== TASK MATERIAL ==
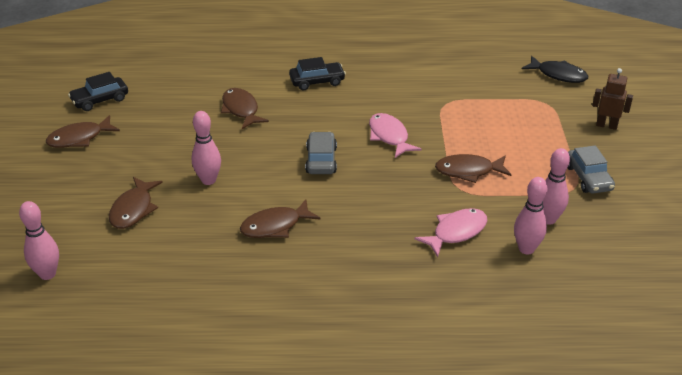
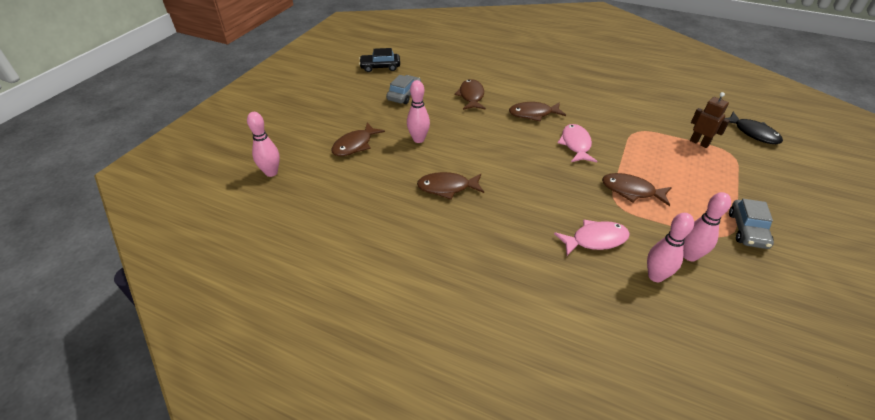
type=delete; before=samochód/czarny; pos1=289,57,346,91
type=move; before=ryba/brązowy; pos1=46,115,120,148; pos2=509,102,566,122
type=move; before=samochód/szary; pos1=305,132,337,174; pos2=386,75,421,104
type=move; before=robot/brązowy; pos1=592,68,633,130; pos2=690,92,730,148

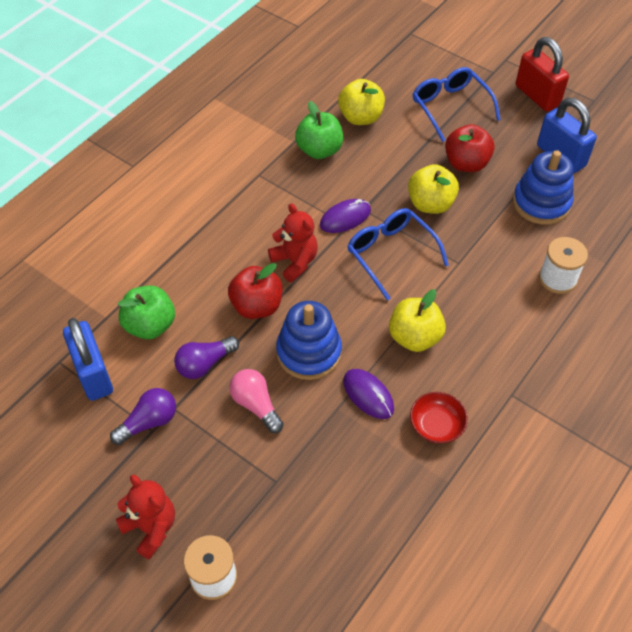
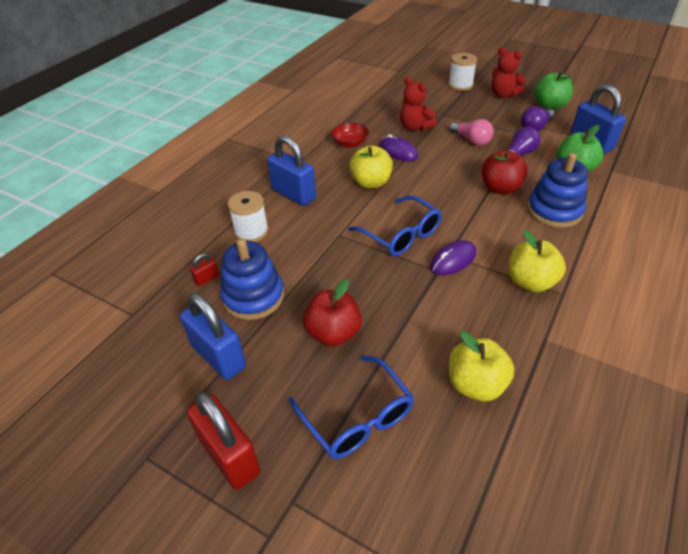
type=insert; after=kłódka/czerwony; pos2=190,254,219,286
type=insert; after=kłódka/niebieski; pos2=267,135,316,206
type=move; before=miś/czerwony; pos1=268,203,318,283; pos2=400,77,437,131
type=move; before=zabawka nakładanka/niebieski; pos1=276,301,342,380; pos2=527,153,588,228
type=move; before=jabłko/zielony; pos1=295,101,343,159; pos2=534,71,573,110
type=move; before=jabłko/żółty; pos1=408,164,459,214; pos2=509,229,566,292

== TASK BRIEF ==
Gather up every line from the listing above in which the word "brązowy" occurs.

== OUTPUT FOR THIS EXERCISE ==
type=move; before=ryba/brązowy; pos1=46,115,120,148; pos2=509,102,566,122
type=move; before=robot/brązowy; pos1=592,68,633,130; pos2=690,92,730,148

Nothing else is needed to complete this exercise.